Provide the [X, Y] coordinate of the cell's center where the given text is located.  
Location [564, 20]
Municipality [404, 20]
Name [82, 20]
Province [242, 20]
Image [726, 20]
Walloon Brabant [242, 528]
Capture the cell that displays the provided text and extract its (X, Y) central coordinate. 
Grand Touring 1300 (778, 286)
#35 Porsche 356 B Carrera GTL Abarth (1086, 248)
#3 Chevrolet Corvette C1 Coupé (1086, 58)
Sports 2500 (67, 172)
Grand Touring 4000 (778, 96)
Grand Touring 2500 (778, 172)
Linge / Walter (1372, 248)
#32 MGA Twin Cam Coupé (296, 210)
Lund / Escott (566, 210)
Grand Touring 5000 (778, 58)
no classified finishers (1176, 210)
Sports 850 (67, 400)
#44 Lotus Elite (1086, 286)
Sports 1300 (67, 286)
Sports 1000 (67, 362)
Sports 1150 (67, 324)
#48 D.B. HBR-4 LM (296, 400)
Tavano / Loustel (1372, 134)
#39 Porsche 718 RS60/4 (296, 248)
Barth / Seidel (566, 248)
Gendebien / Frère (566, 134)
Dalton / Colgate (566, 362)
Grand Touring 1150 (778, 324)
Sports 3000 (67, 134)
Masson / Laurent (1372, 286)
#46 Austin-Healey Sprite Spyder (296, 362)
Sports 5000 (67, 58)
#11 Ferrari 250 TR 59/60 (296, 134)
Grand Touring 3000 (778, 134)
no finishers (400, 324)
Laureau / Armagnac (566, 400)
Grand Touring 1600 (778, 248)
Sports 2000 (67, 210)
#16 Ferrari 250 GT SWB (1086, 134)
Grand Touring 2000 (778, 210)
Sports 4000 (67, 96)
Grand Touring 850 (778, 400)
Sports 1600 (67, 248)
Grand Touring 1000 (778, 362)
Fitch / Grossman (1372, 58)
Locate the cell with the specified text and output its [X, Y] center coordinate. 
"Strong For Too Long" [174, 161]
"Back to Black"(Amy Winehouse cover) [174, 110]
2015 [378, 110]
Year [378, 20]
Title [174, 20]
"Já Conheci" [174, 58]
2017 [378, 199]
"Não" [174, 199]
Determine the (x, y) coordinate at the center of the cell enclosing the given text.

Aufgabe im Detail: Ändere im gesamten Material jedes „Grand Touring“ zu „Gran Turismo“ und gib es ansonsten unverändert wieder.

Lösung der Aufgabe:
Provide the [X, Y] coordinate of the cell's center where the given text is located.  
Location [564, 20]
Municipality [404, 20]
Name [82, 20]
Province [242, 20]
Image [726, 20]
Walloon Brabant [242, 528]
Capture the cell that displays the provided text and extract its (X, Y) central coordinate. 
Gran Turismo 1300 (778, 286)
#35 Porsche 356 B Carrera GTL Abarth (1086, 248)
#3 Chevrolet Corvette C1 Coupé (1086, 58)
Sports 2500 (67, 172)
Gran Turismo 4000 (778, 96)
Gran Turismo 2500 (778, 172)
Linge / Walter (1372, 248)
#32 MGA Twin Cam Coupé (296, 210)
Lund / Escott (566, 210)
Gran Turismo 5000 (778, 58)
no classified finishers (1176, 210)
Sports 850 (67, 400)
#44 Lotus Elite (1086, 286)
Sports 1300 (67, 286)
Sports 1000 (67, 362)
Sports 1150 (67, 324)
#48 D.B. HBR-4 LM (296, 400)
Tavano / Loustel (1372, 134)
#39 Porsche 718 RS60/4 (296, 248)
Barth / Seidel (566, 248)
Gendebien / Frère (566, 134)
Dalton / Colgate (566, 362)
Gran Turismo 1150 (778, 324)
Sports 3000 (67, 134)
Masson / Laurent (1372, 286)
#46 Austin-Healey Sprite Spyder (296, 362)
Sports 5000 (67, 58)
#11 Ferrari 250 TR 59/60 (296, 134)
Gran Turismo 3000 (778, 134)
no finishers (400, 324)
Laureau / Armagnac (566, 400)
Gran Turismo 1600 (778, 248)
Sports 2000 (67, 210)
#16 Ferrari 250 GT SWB (1086, 134)
Gran Turismo 2000 (778, 210)
Sports 4000 (67, 96)
Gran Turismo 850 (778, 400)
Sports 1600 (67, 248)
Gran Turismo 1000 (778, 362)
Fitch / Grossman (1372, 58)
Locate the cell with the specified text and output its [X, Y] center coordinate. 
"Strong For Too Long" [174, 161]
"Back to Black"(Amy Winehouse cover) [174, 110]
2015 [378, 110]
Year [378, 20]
Title [174, 20]
"Já Conheci" [174, 58]
2017 [378, 199]
"Não" [174, 199]
Determine the (x, y) coordinate at the center of the cell enclosing the given text.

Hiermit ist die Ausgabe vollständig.